*GIVEN ENTRIES*.

- - - - -

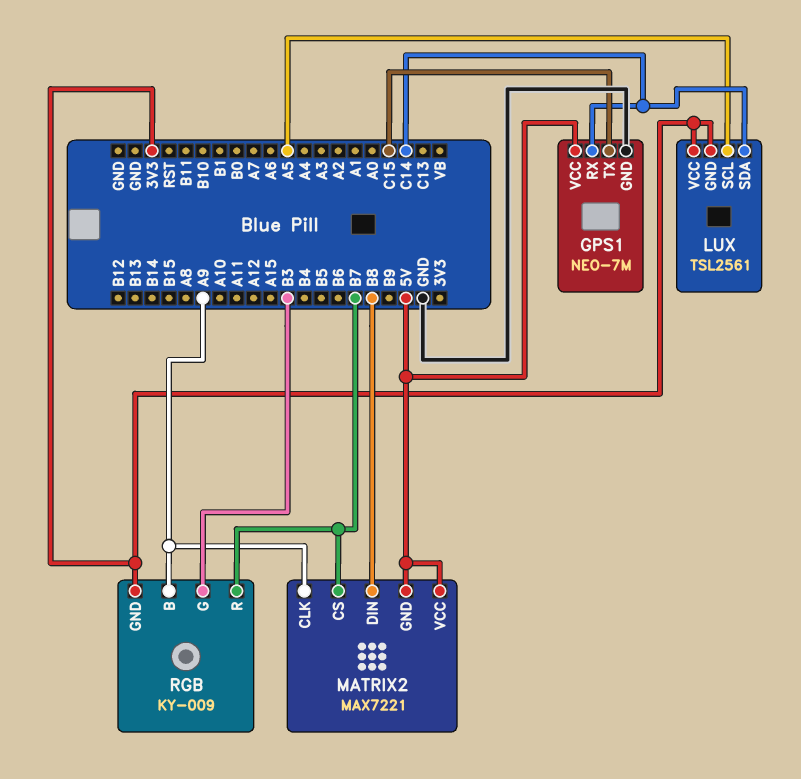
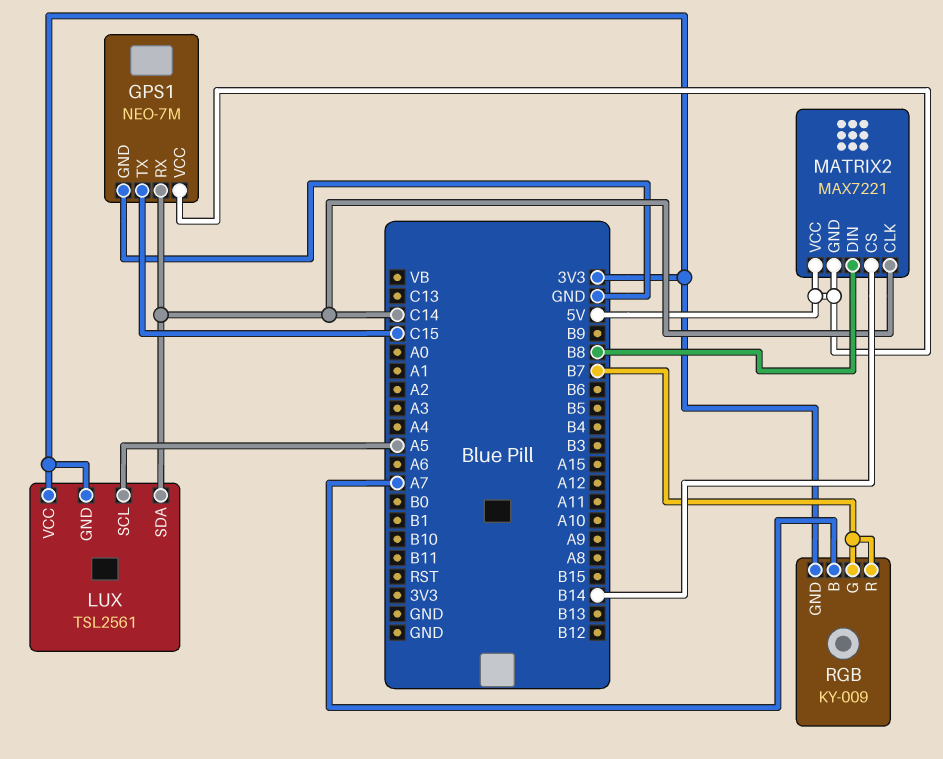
MATRIX2 pin CLK: A9 -> C14
MATRIX2 pin CS: B7 -> B14
RGB pin B: A9 -> A7
RGB pin G: B3 -> B7

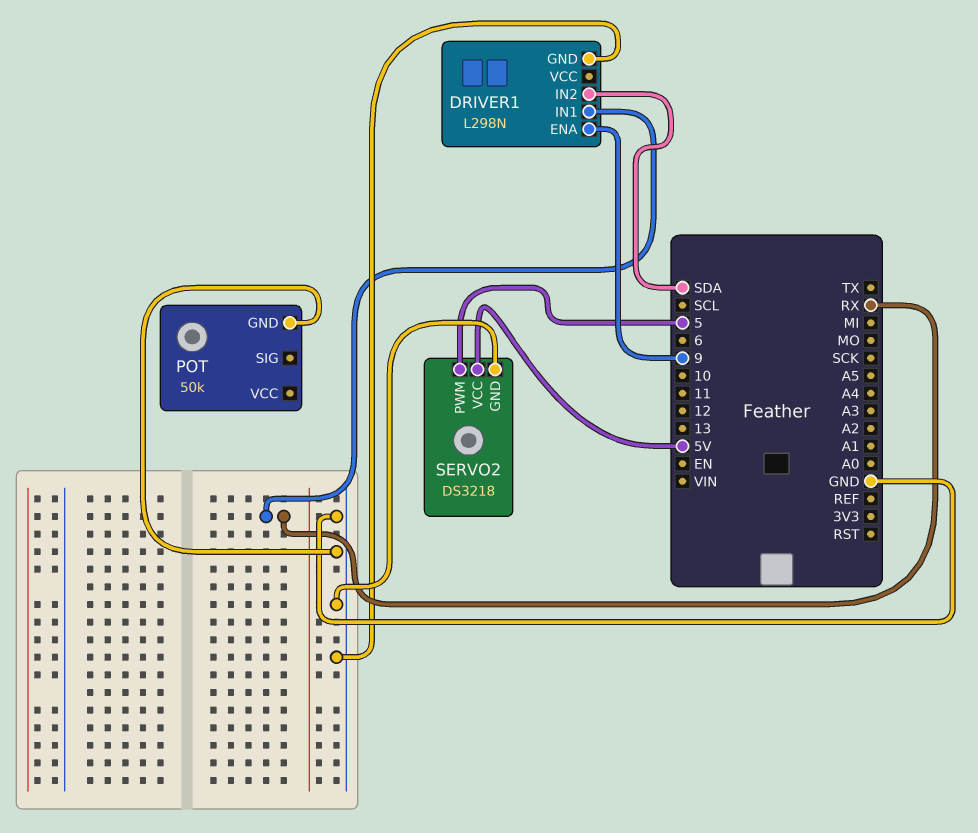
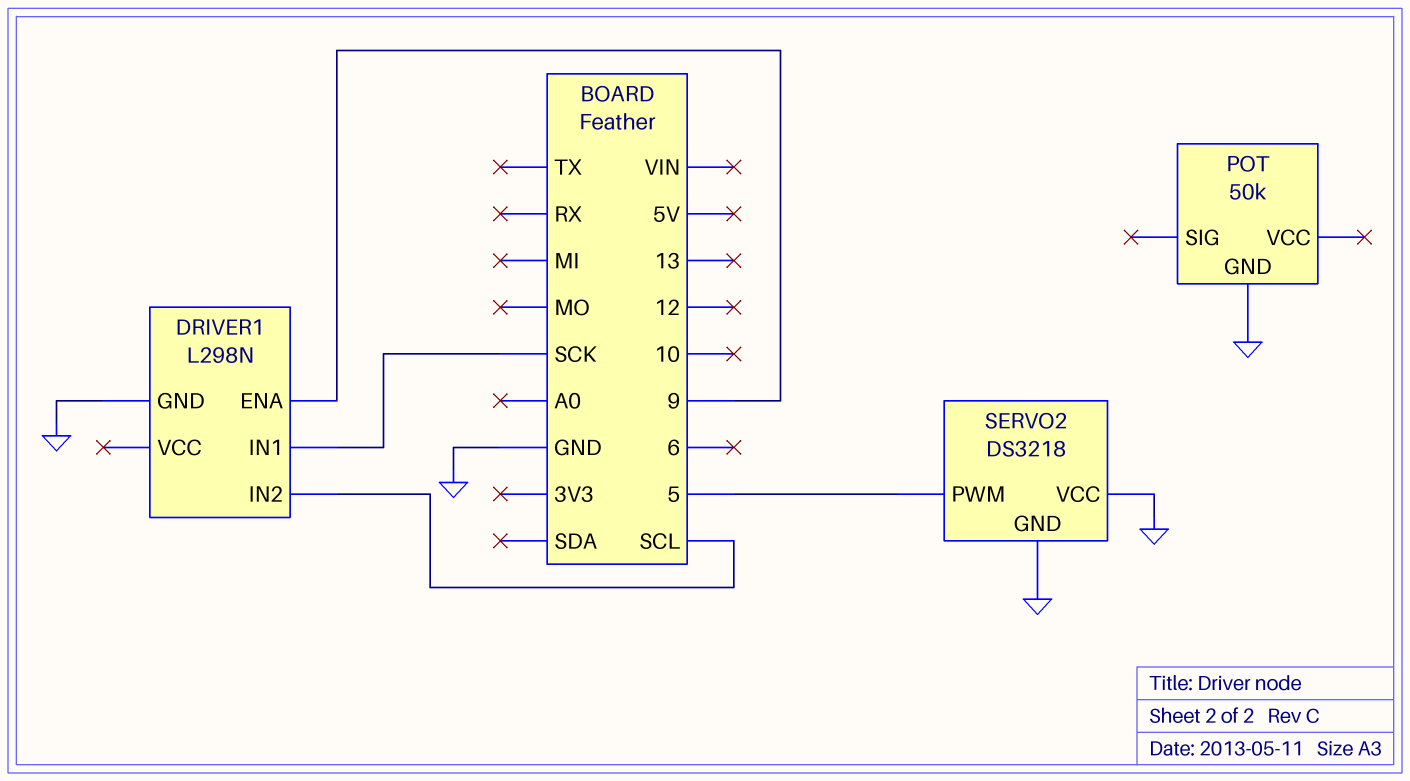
DRIVER1 pin IN1: RX -> SCK
DRIVER1 pin IN2: SDA -> SCL
SERVO2 pin VCC: 5V -> GND

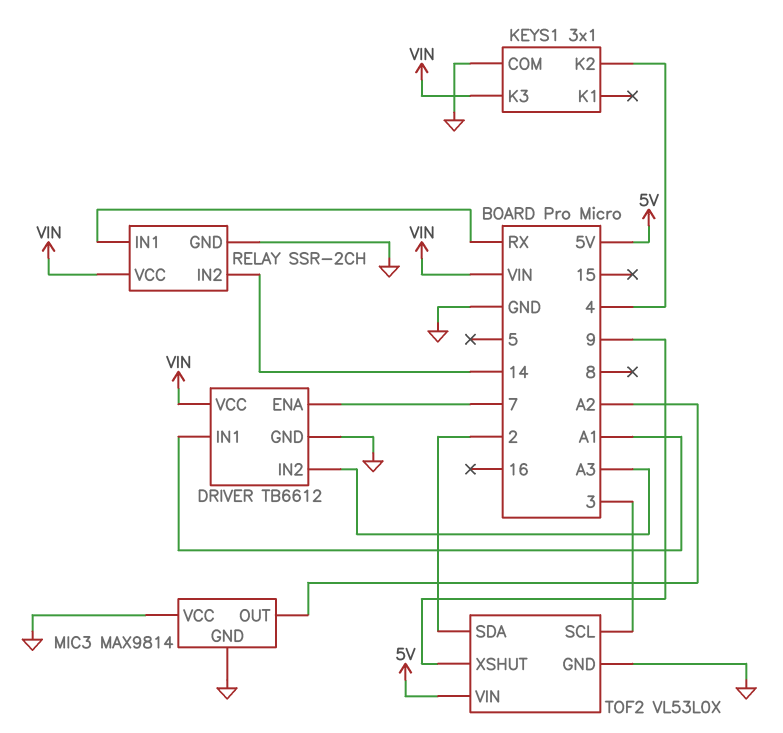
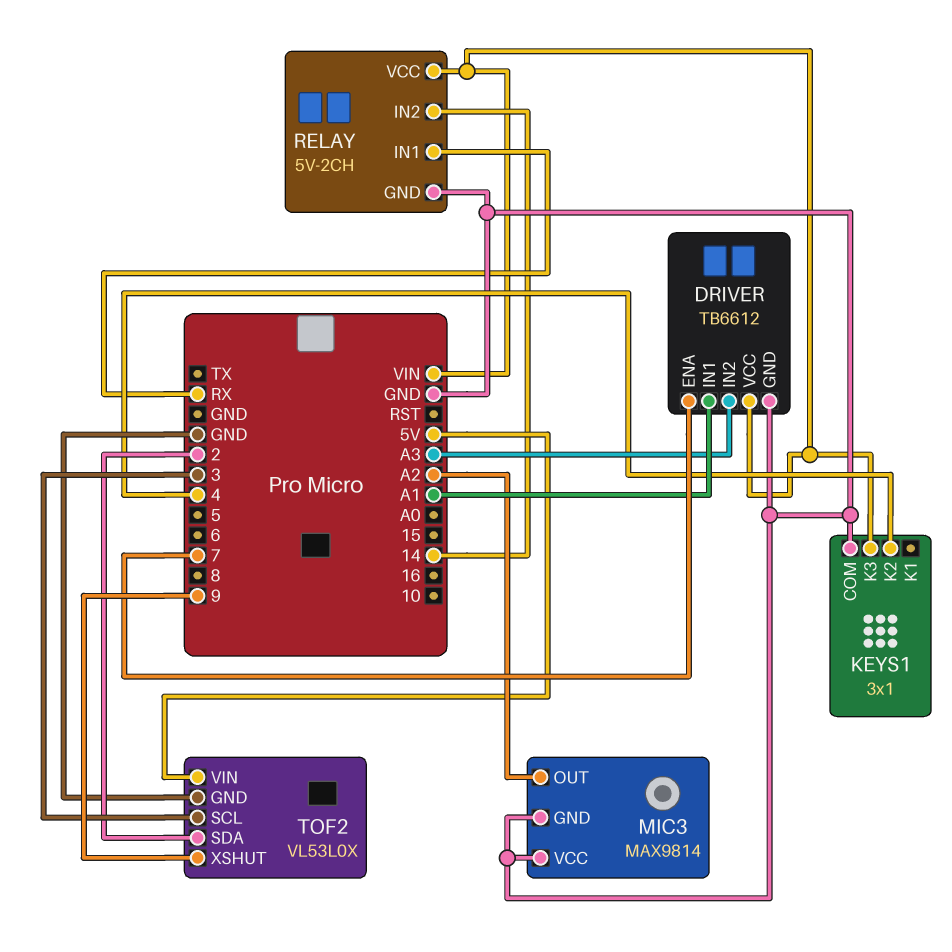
RELAY: SSR-2CH -> 5V-2CH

- - - - -

*HOW TO COMPLETE THIS TASK*.
Every entry above should be returned exactly, with no images included.

*REPLY*.
MATRIX2 pin CLK: A9 -> C14
MATRIX2 pin CS: B7 -> B14
RGB pin B: A9 -> A7
RGB pin G: B3 -> B7

DRIVER1 pin IN1: RX -> SCK
DRIVER1 pin IN2: SDA -> SCL
SERVO2 pin VCC: 5V -> GND

RELAY: SSR-2CH -> 5V-2CH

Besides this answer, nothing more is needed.